### Problem requirements
Leave the pictures out, and repeat exactly every line from the one with "(221, 406) = (268, 285): turquoise" through the end of the data below.

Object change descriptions
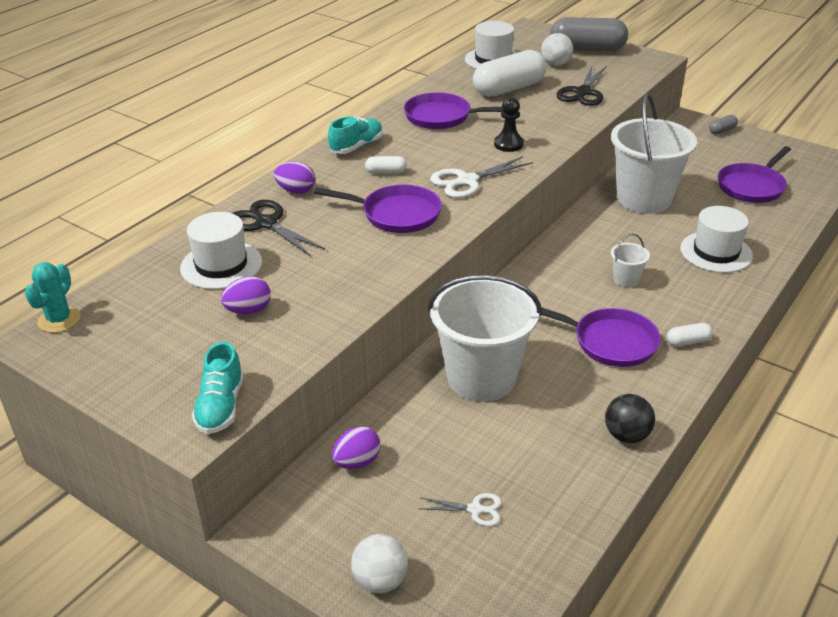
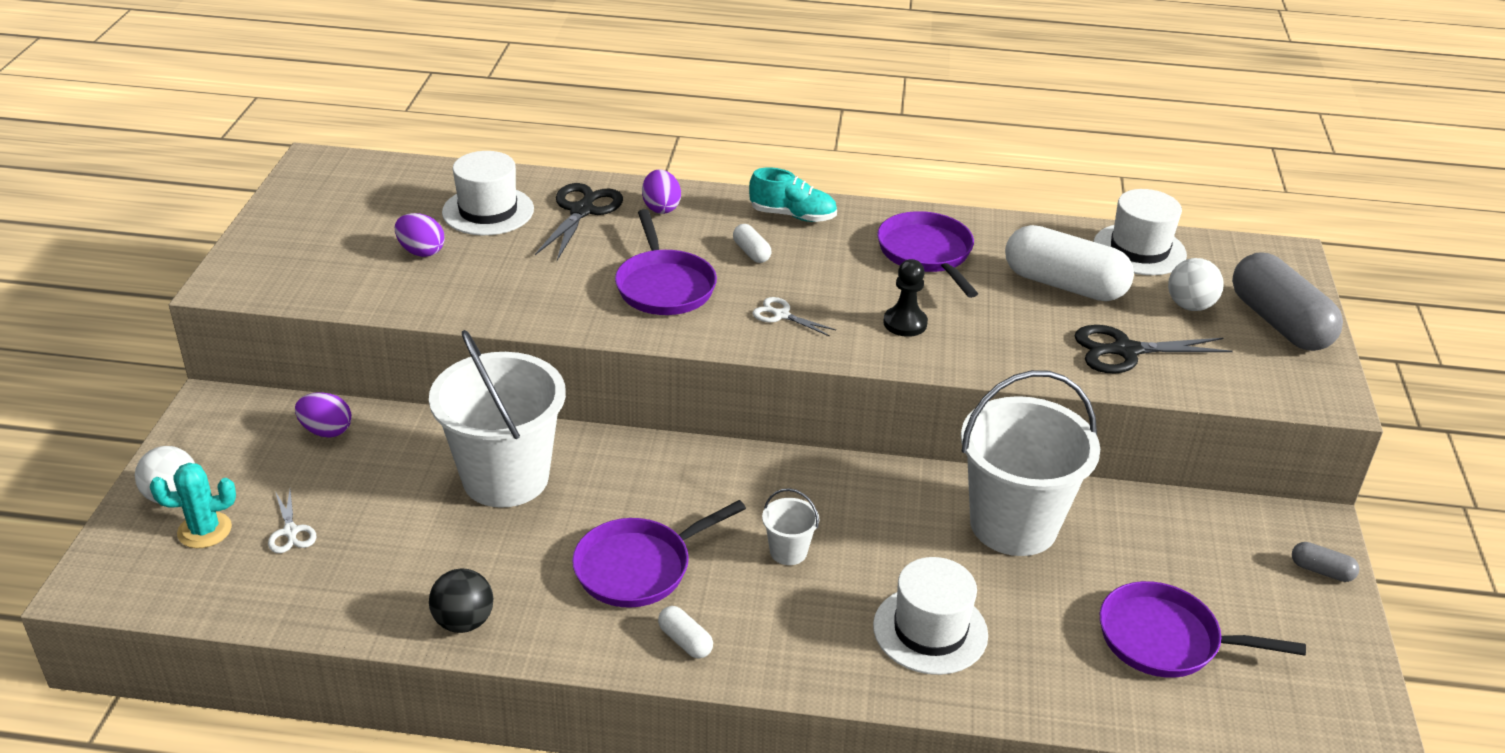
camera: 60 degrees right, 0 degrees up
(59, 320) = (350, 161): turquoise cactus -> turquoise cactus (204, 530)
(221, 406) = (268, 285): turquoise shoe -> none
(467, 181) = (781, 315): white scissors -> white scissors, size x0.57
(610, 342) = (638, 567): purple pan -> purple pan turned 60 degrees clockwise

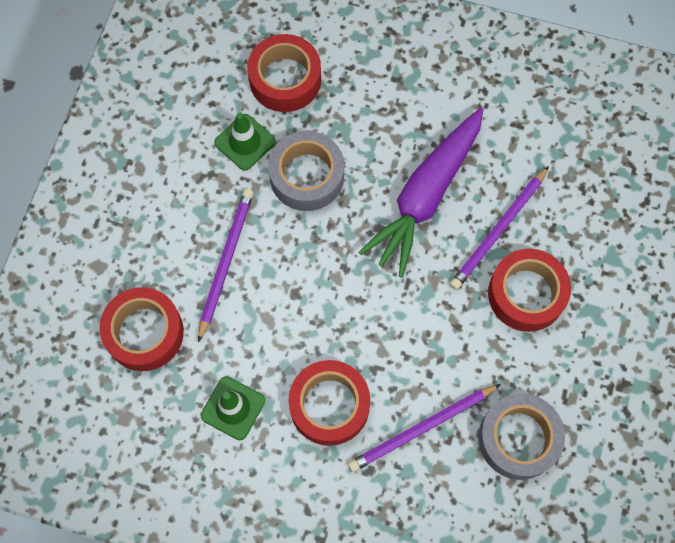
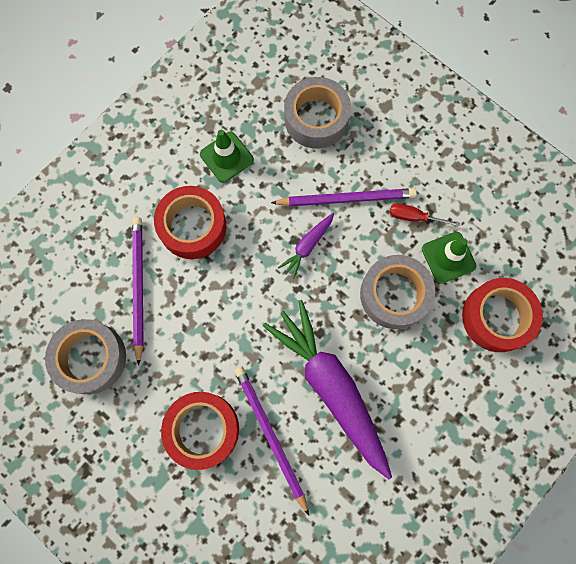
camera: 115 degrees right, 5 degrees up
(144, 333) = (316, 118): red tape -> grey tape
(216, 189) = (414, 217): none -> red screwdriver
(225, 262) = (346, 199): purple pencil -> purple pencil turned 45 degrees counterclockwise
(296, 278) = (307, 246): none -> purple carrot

### Solved exercise
(221, 406) = (268, 285): turquoise shoe -> none
(467, 181) = (781, 315): white scissors -> white scissors, size x0.57
(610, 342) = (638, 567): purple pan -> purple pan turned 60 degrees clockwise

camera: 115 degrees right, 5 degrees up
(144, 333) = (316, 118): red tape -> grey tape
(216, 189) = (414, 217): none -> red screwdriver
(225, 262) = (346, 199): purple pencil -> purple pencil turned 45 degrees counterclockwise
(296, 278) = (307, 246): none -> purple carrot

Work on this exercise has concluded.